### DATA EXCERPTS ###
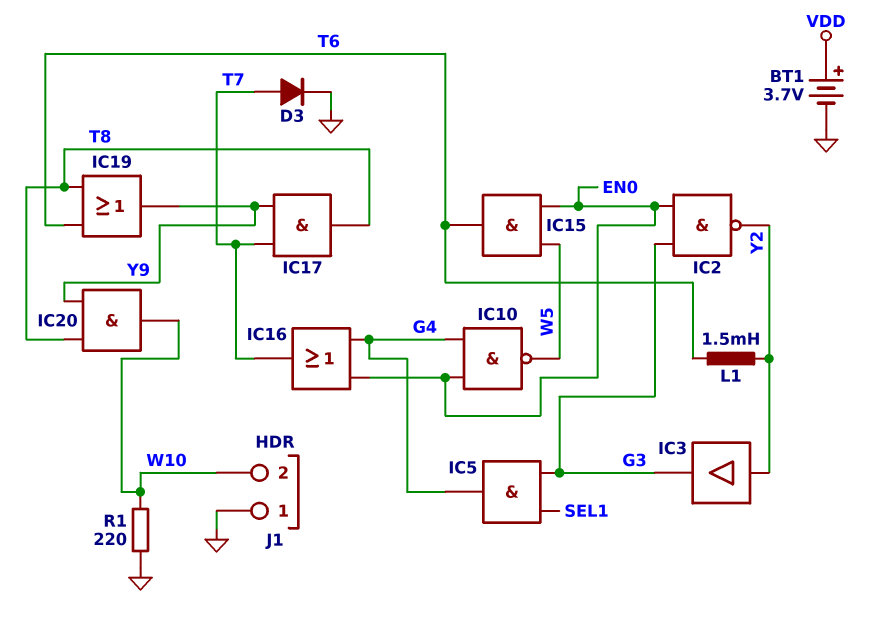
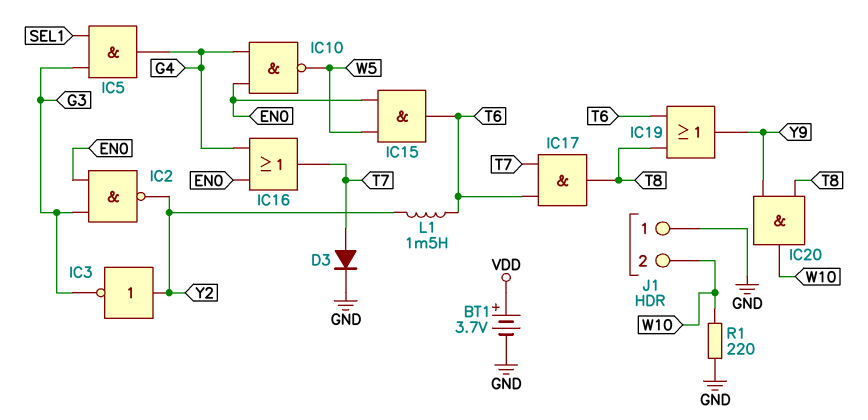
IC3: buffer (in Y2, out G3) -> NOT (in Y2, out G3)
IC17: AND (in T7, in Y9, out T8) -> AND (in T6, in T7, out T8)

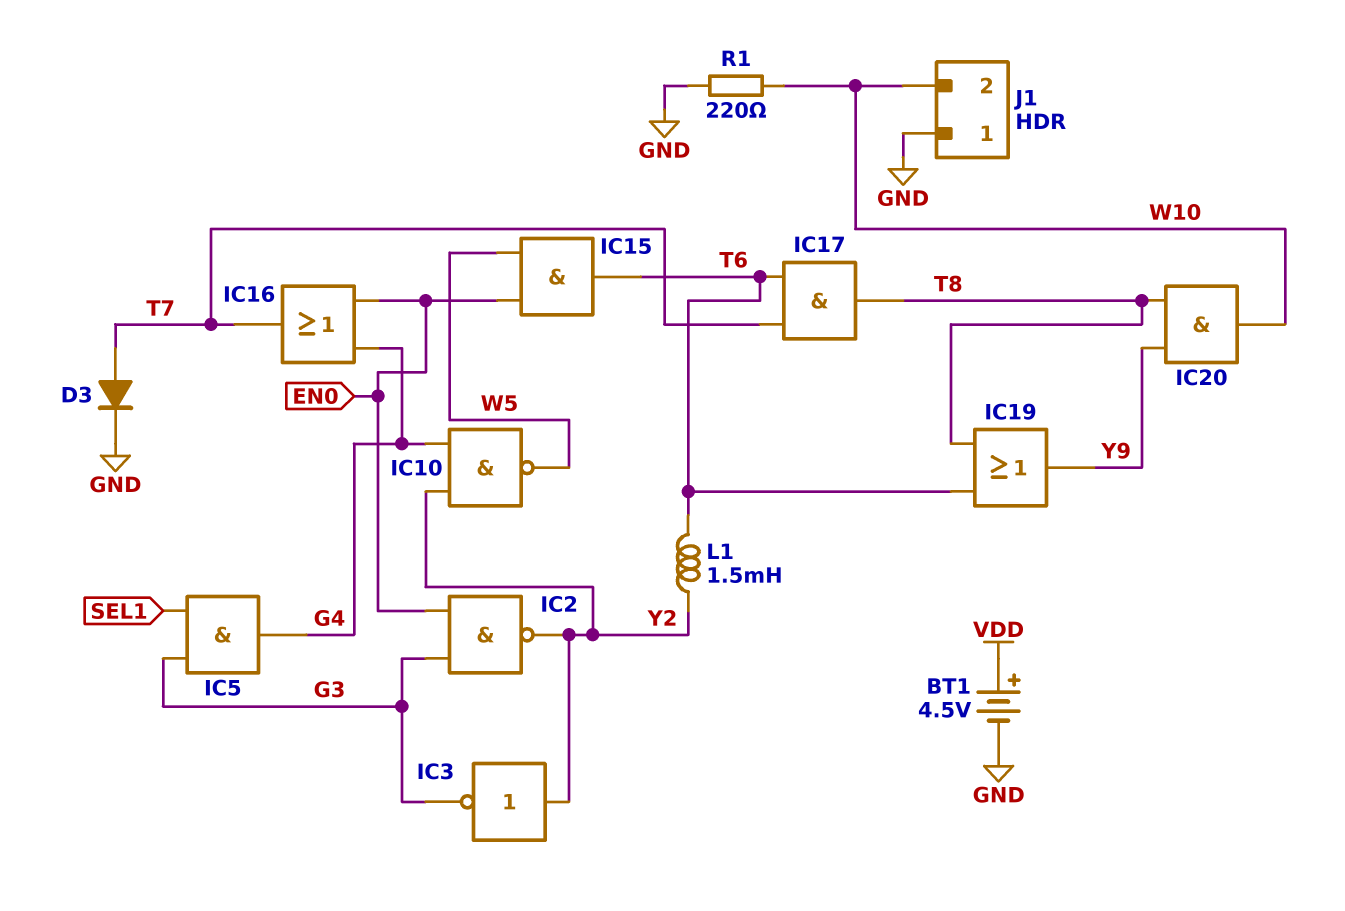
BT1: 3.7V (plus VDD, minus GND) -> 4.5V (plus VDD, minus GND)
IC10: NAND (in EN0, in G4, out W5) -> NAND (in G4, in Y2, out W5)

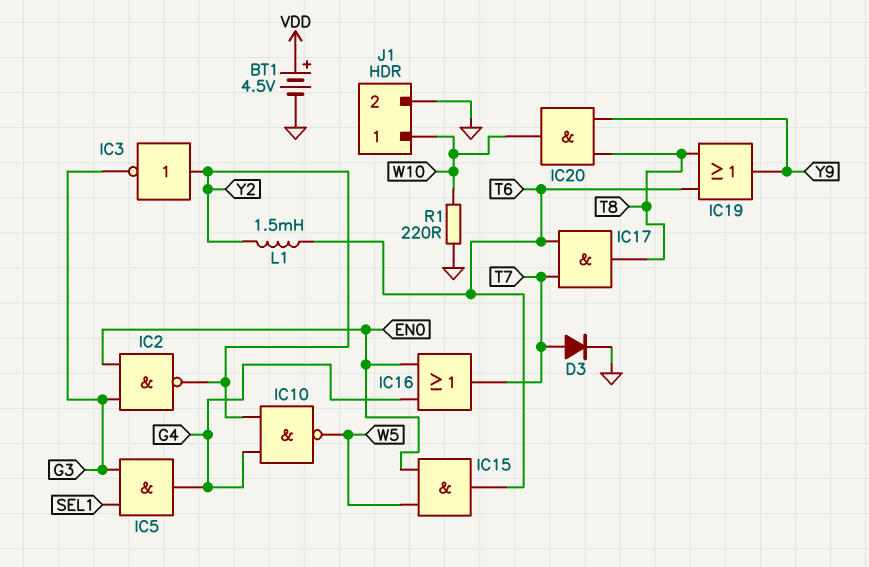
J1 pin 1: GND -> W10
J1 pin 2: W10 -> GND

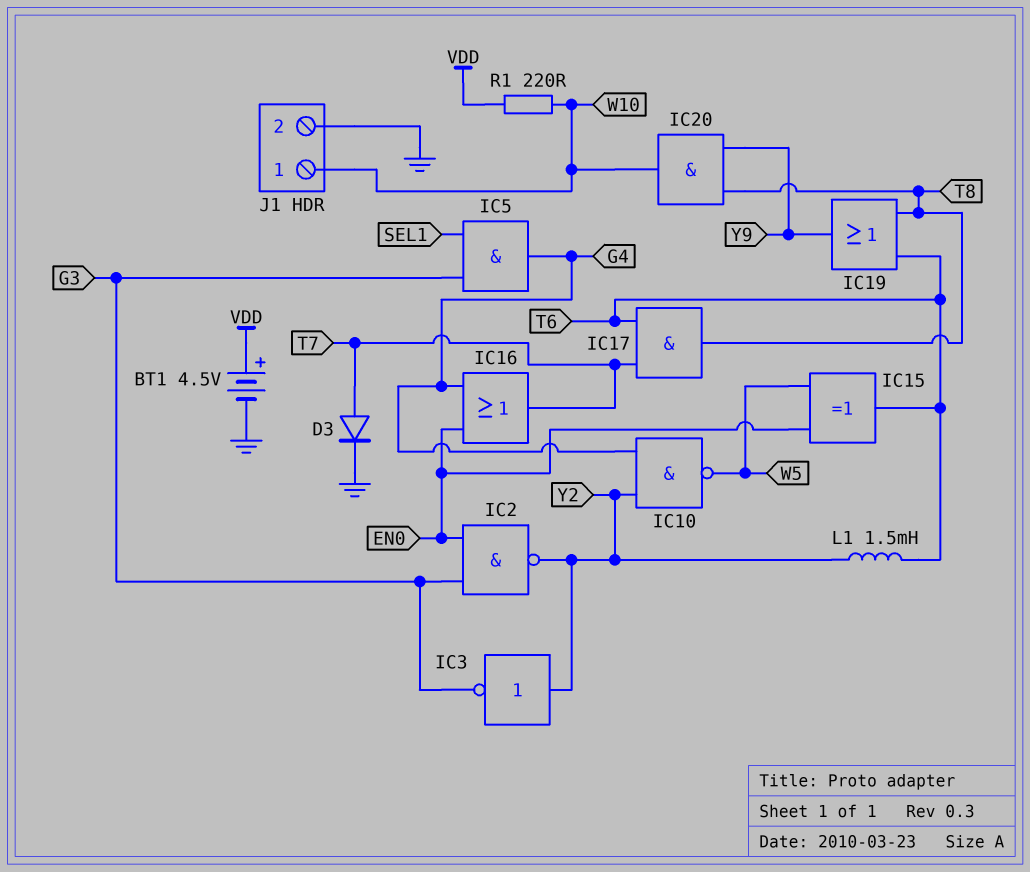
IC15: AND (in EN0, in W5, out T6) -> XOR (in EN0, in W5, out T6)
R1: 220 (GND, W10) -> 220 (VDD, W10)

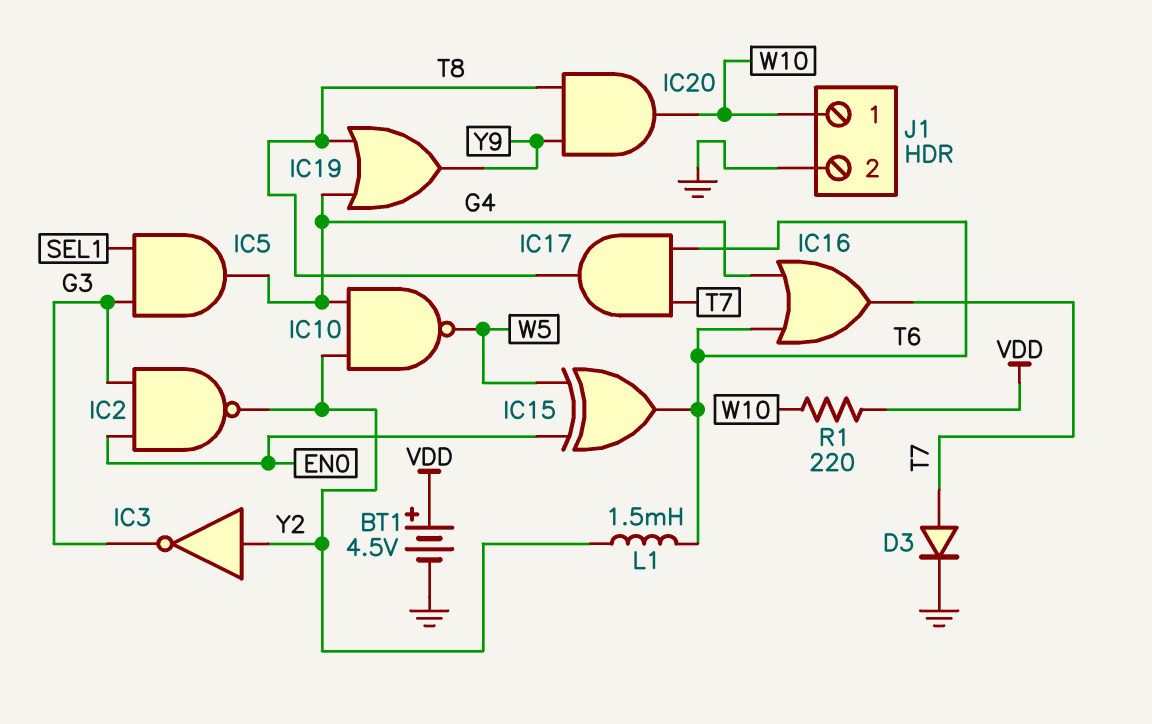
IC16: OR (in EN0, in G4, out T7) -> OR (in G4, in T6, out T7)
IC19: OR (in T6, in T8, out Y9) -> OR (in G4, in T8, out Y9)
###
**ACTIVITY:**
Repeat only the lines from the one holding "IC15: AND (in" through the last line of the data, inclusive. Keep the pictures out.

**RESULT OF THE TASK:**
IC15: AND (in EN0, in W5, out T6) -> XOR (in EN0, in W5, out T6)
R1: 220 (GND, W10) -> 220 (VDD, W10)

IC16: OR (in EN0, in G4, out T7) -> OR (in G4, in T6, out T7)
IC19: OR (in T6, in T8, out Y9) -> OR (in G4, in T8, out Y9)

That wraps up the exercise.